▶ [WHAT YOU WILL DO]: Each record must be copied in full and unchanged; any image it holds is excluded.

▶ [SOURCE MATERIAL]:

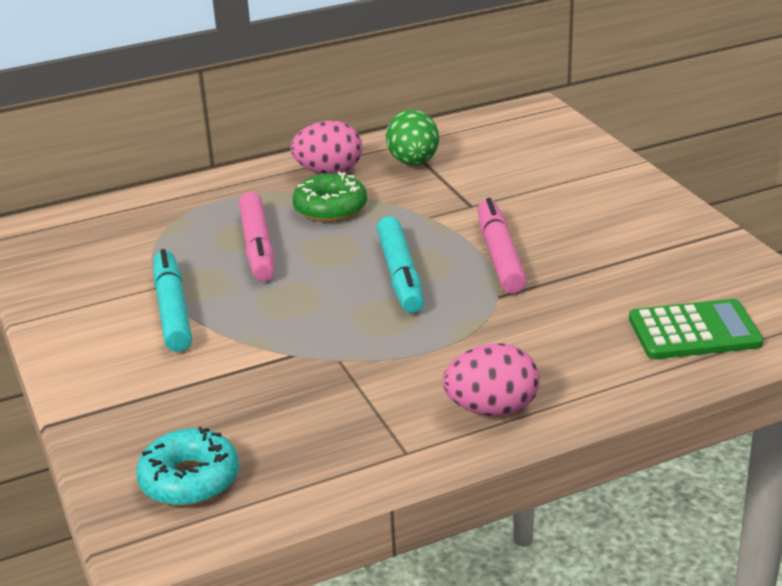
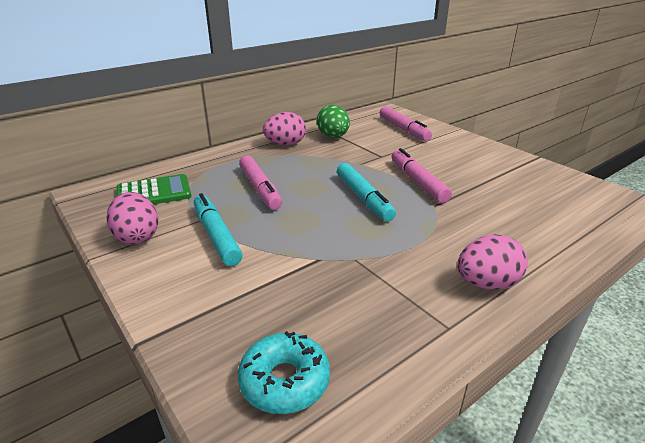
camera: 15 degrees left, 0 degrees up
(73, 302) = (137, 237): none -> pink egg
(330, 208) = (296, 163): green donut -> none
(542, 156) = (403, 129): none -> pink marker
(694, 331) = (569, 216): green calculator -> green calculator (154, 193)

▶ [EXERCISE ANSWER]:
camera: 15 degrees left, 0 degrees up
(73, 302) = (137, 237): none -> pink egg
(330, 208) = (296, 163): green donut -> none
(542, 156) = (403, 129): none -> pink marker
(694, 331) = (569, 216): green calculator -> green calculator (154, 193)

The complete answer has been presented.